───── TASK INPUT
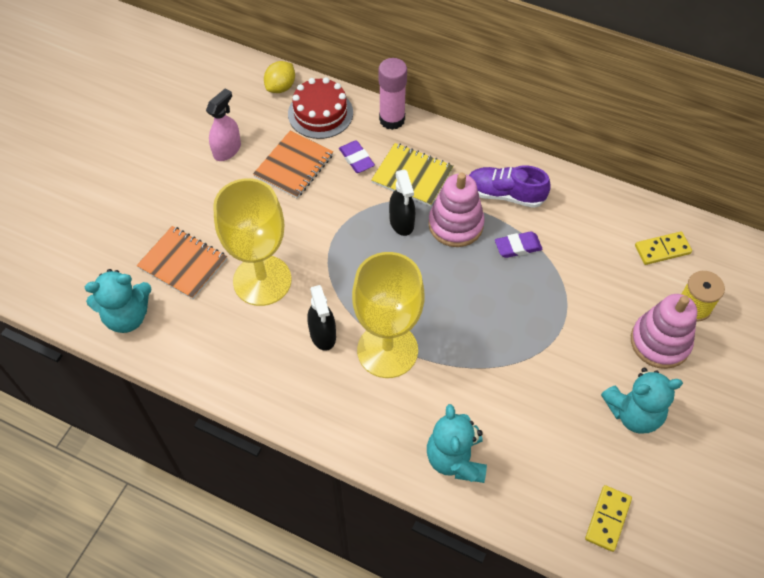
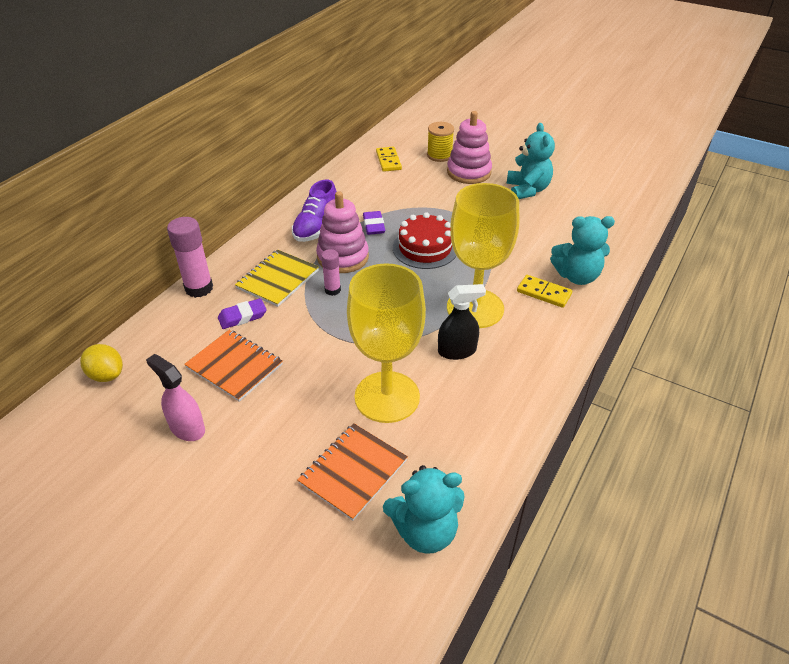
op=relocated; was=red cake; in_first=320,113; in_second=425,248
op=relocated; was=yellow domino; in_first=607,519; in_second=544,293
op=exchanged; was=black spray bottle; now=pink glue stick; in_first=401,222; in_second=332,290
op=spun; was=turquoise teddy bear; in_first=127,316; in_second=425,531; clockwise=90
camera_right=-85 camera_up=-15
──────────
WHAT IS BEING ASKED: Your task is to reproduce exactly the lines that begin at the line containing "op=relocated; was=yellow domino;" and end at the final line of the data above.

YOUR RESPONSE:
op=relocated; was=yellow domino; in_first=607,519; in_second=544,293
op=exchanged; was=black spray bottle; now=pink glue stick; in_first=401,222; in_second=332,290
op=spun; was=turquoise teddy bear; in_first=127,316; in_second=425,531; clockwise=90
camera_right=-85 camera_up=-15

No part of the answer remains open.